• **WHAT IS BEING ASKED**
Give back the data exactly, with no images.

PROVIDED RECORDS Start Marker

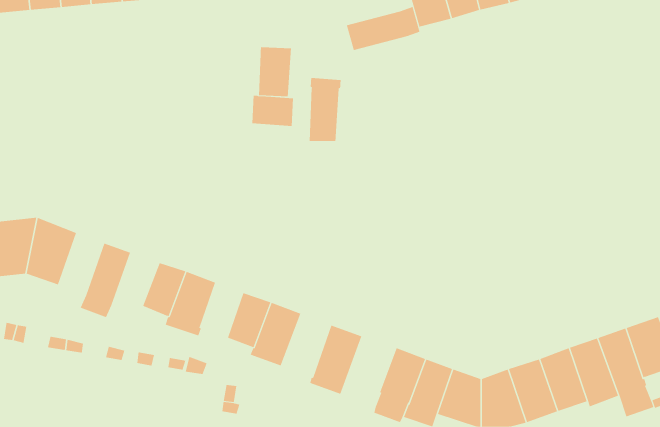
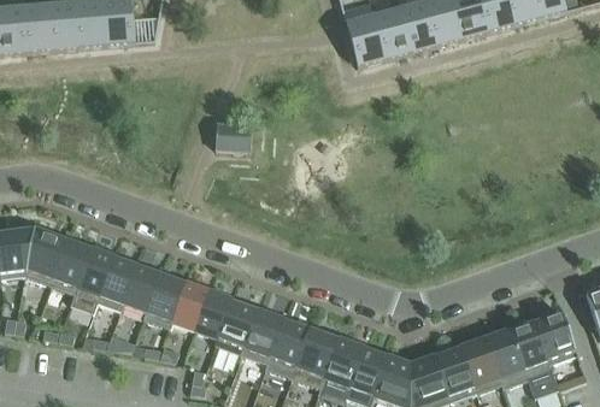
building: [346,6,420,51] -> none
building: [258,45,291,97] -> none
building: [309,77,341,142] -> none
building: none -> [52,240,90,293]
building: none -> [98,256,137,309]
building: none -> [172,282,208,329]
building: none -> [241,308,283,362]
building: none -> [292,328,339,388]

PROVIDED RECORDS End Marker

• **RESPONSE AREA**
building: [346,6,420,51] -> none
building: [258,45,291,97] -> none
building: [309,77,341,142] -> none
building: none -> [52,240,90,293]
building: none -> [98,256,137,309]
building: none -> [172,282,208,329]
building: none -> [241,308,283,362]
building: none -> [292,328,339,388]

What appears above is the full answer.